▶ _EXERCISE DIRECTIONS_:
Write out the data below in full, unchanged, minus the images.

□ □ □ □ □

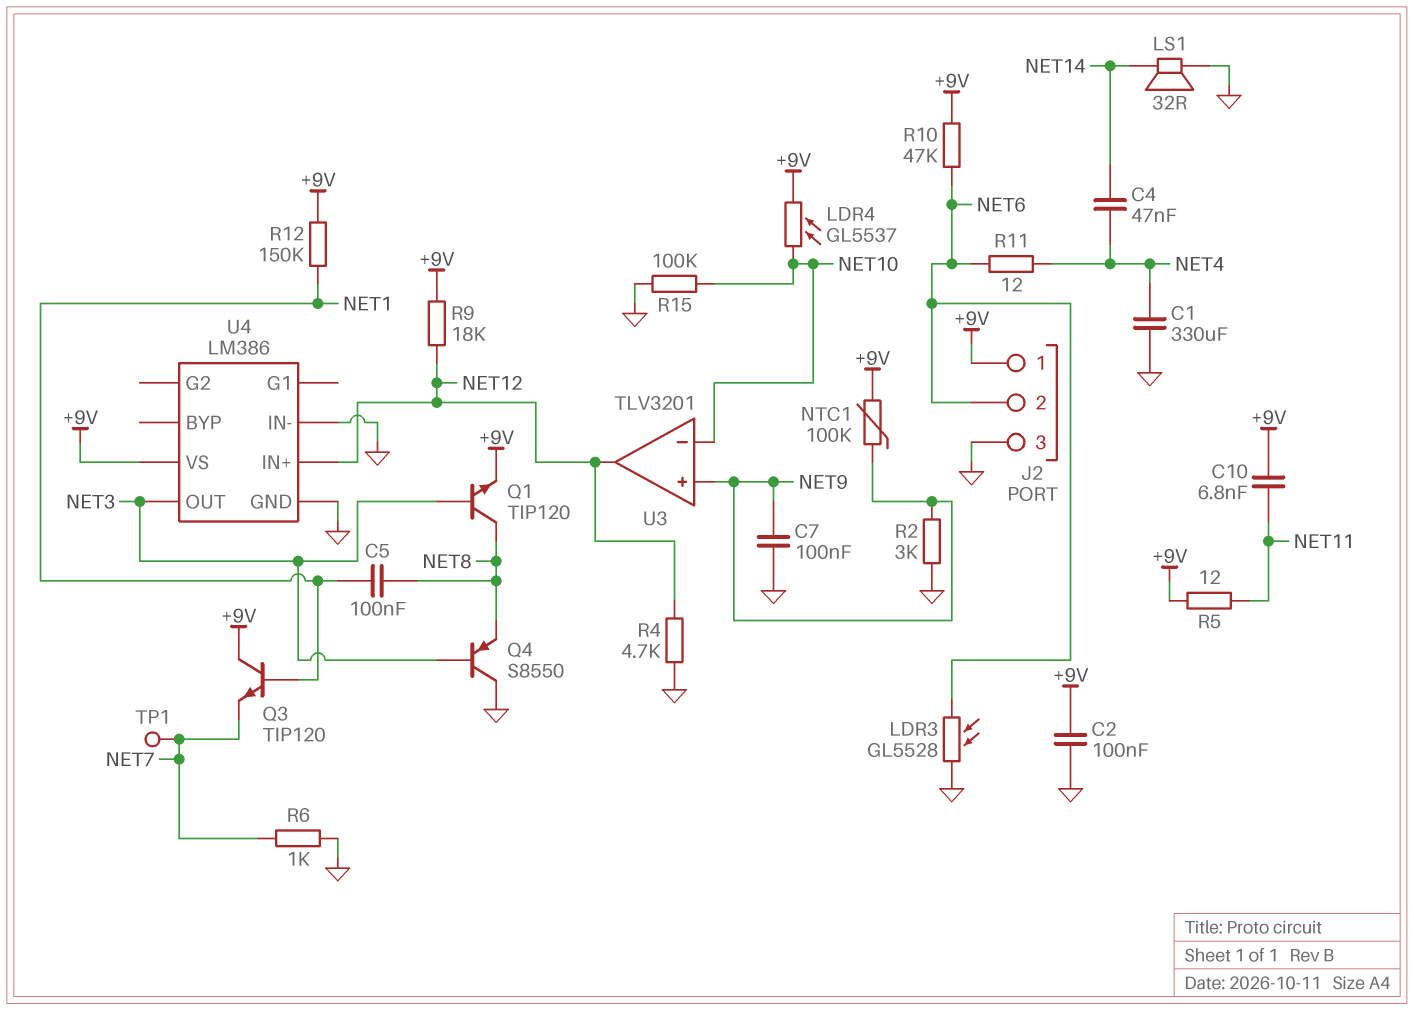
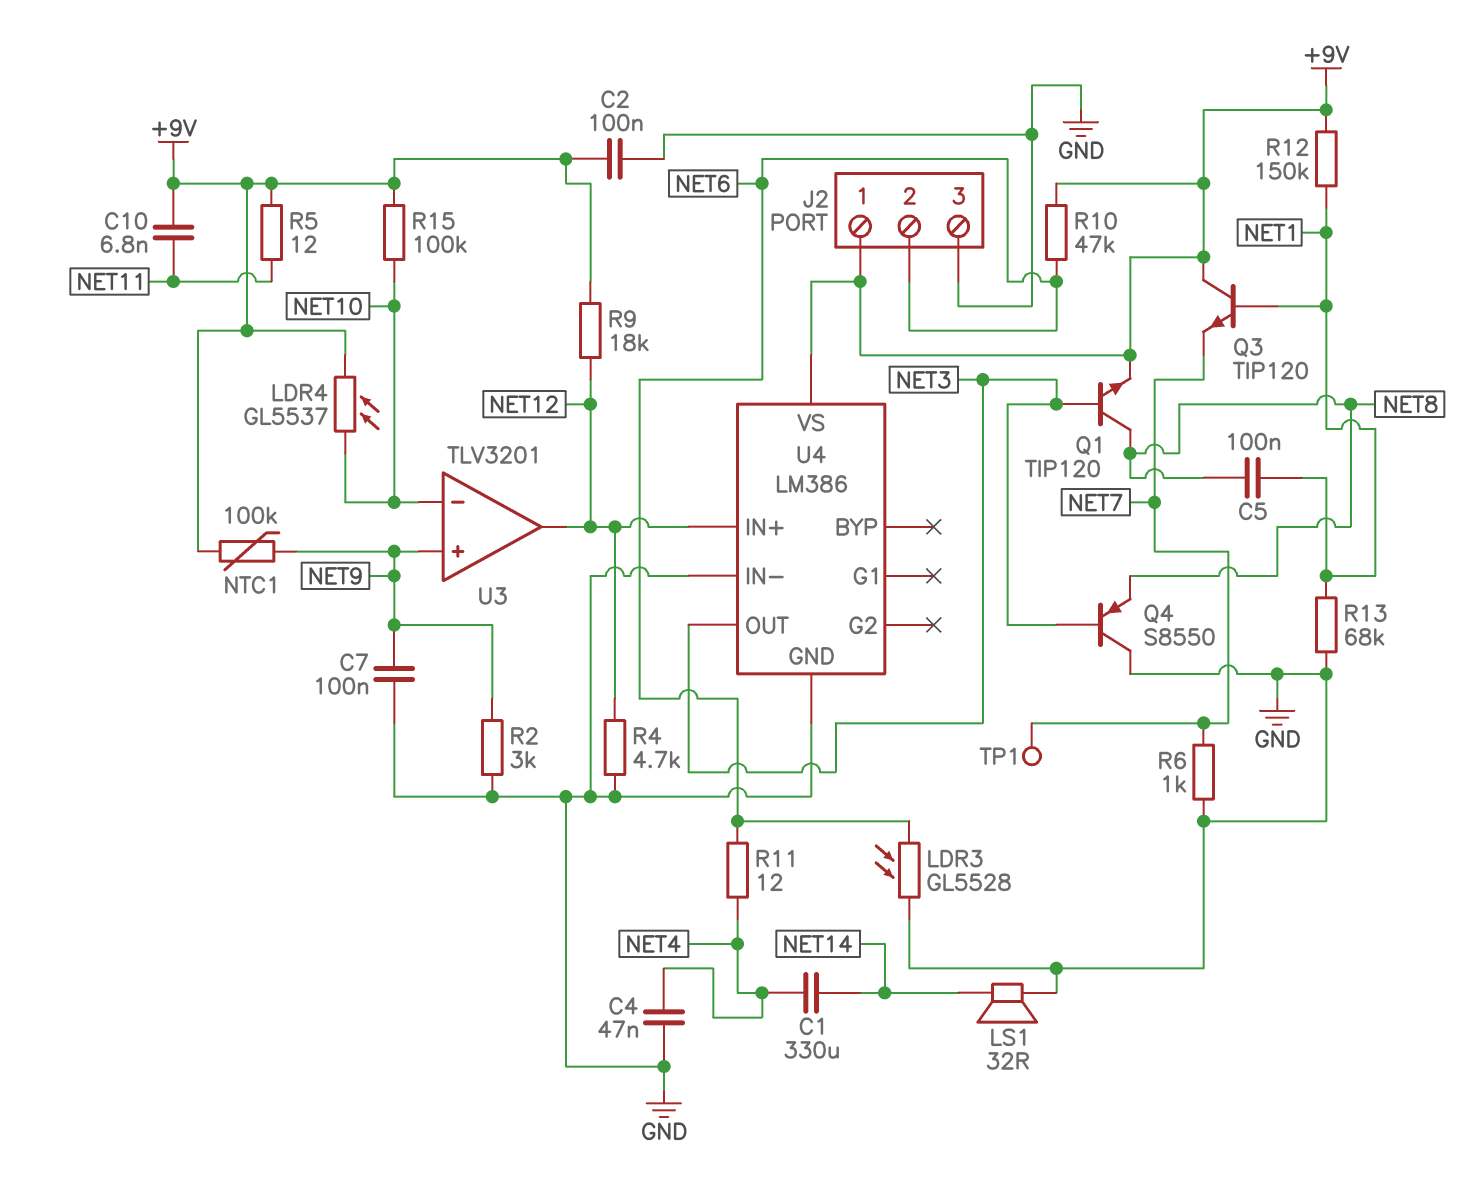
C1: 330uF (GND, NET4) -> 330uF (NET4, NET14)
C4: 47nF (NET4, NET14) -> 47nF (GND, NET4)
R13: none -> 68k (GND, NET1)
R15: 100k (GND, NET10) -> 100k (+9V, NET10)

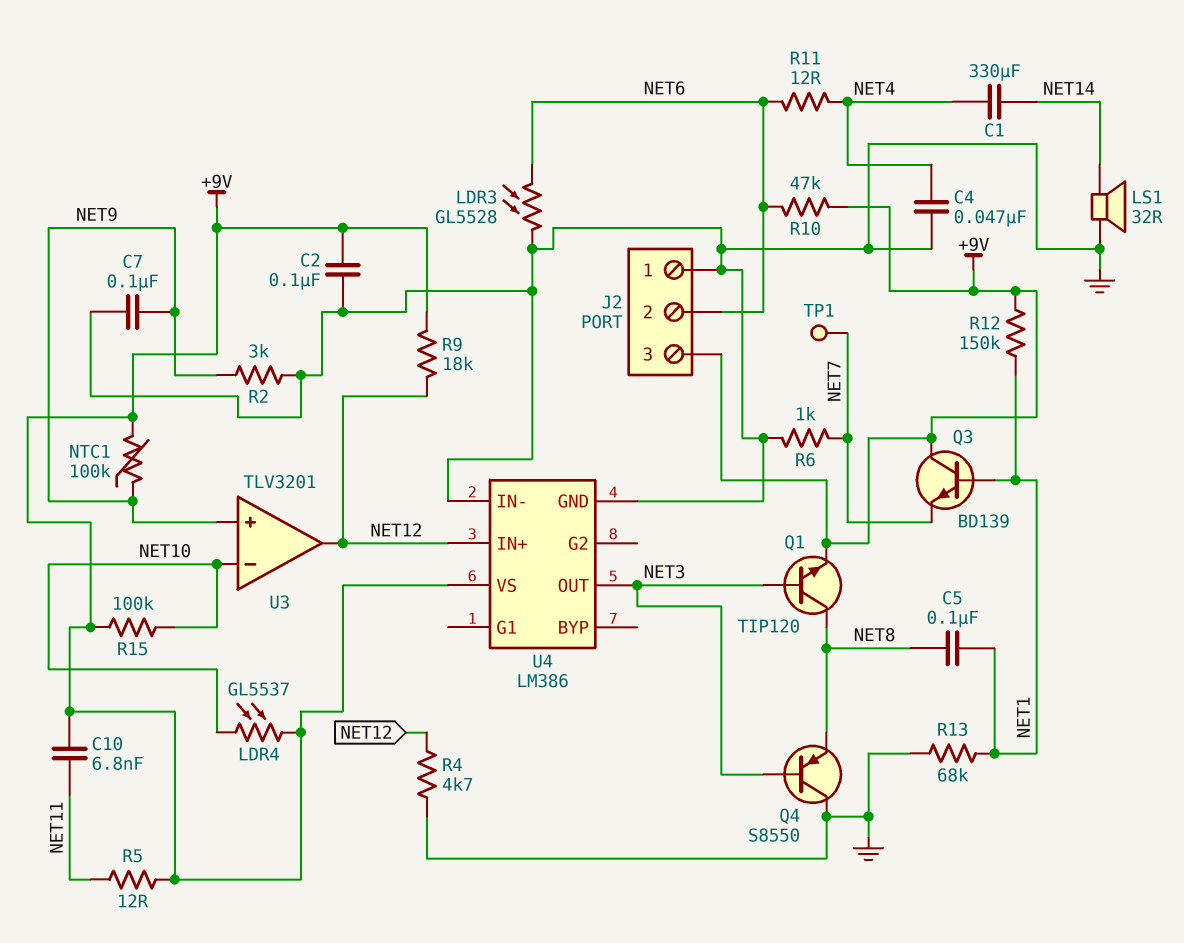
J2 pin 1: +9V -> GND
J2 pin 3: GND -> +9V
Q3: NPN TIP120 (B NET1, C +9V, E NET7) -> NPN BD139 (B NET1, C +9V, E NET7)

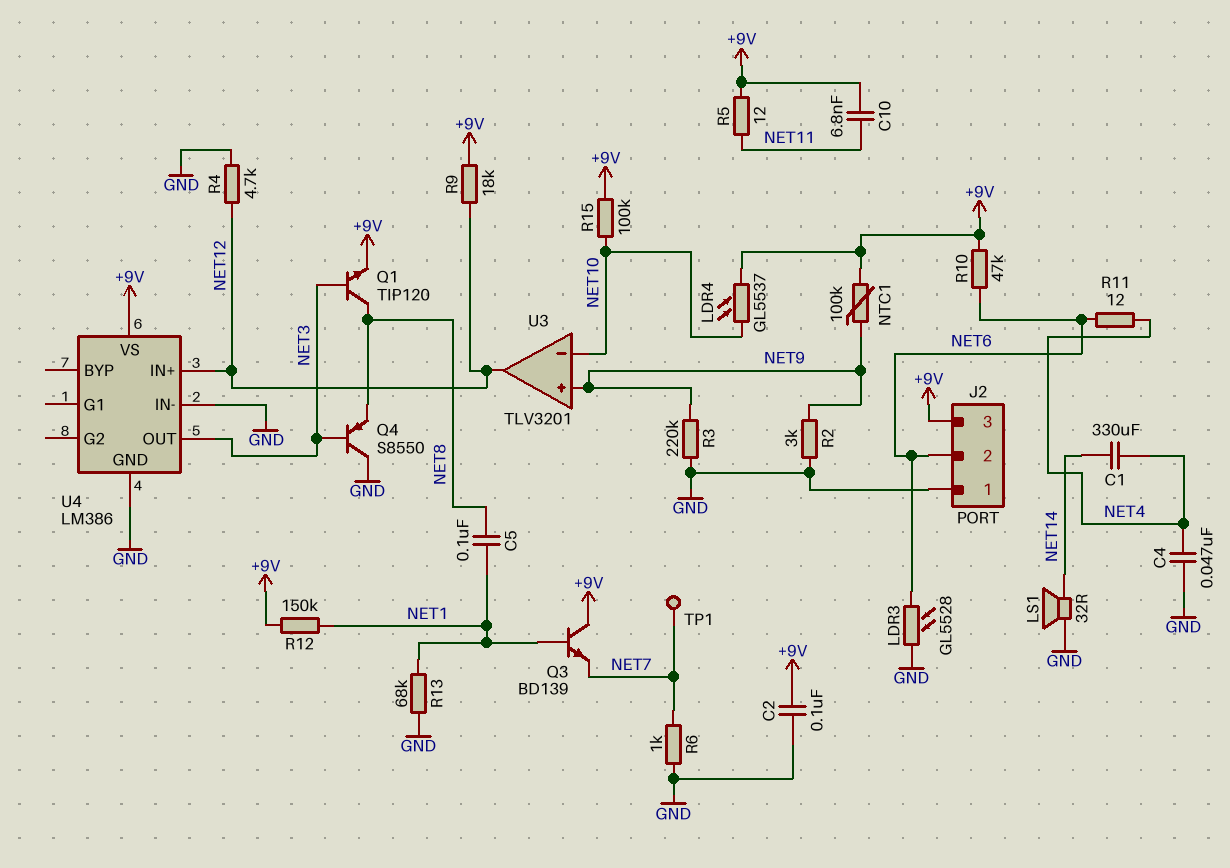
C7: 100nF (GND, NET9) -> none
R3: none -> 220k (GND, NET9)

□ □ □ □ □

▶ _OUTPUT_:
C1: 330uF (GND, NET4) -> 330uF (NET4, NET14)
C4: 47nF (NET4, NET14) -> 47nF (GND, NET4)
R13: none -> 68k (GND, NET1)
R15: 100k (GND, NET10) -> 100k (+9V, NET10)

J2 pin 1: +9V -> GND
J2 pin 3: GND -> +9V
Q3: NPN TIP120 (B NET1, C +9V, E NET7) -> NPN BD139 (B NET1, C +9V, E NET7)

C7: 100nF (GND, NET9) -> none
R3: none -> 220k (GND, NET9)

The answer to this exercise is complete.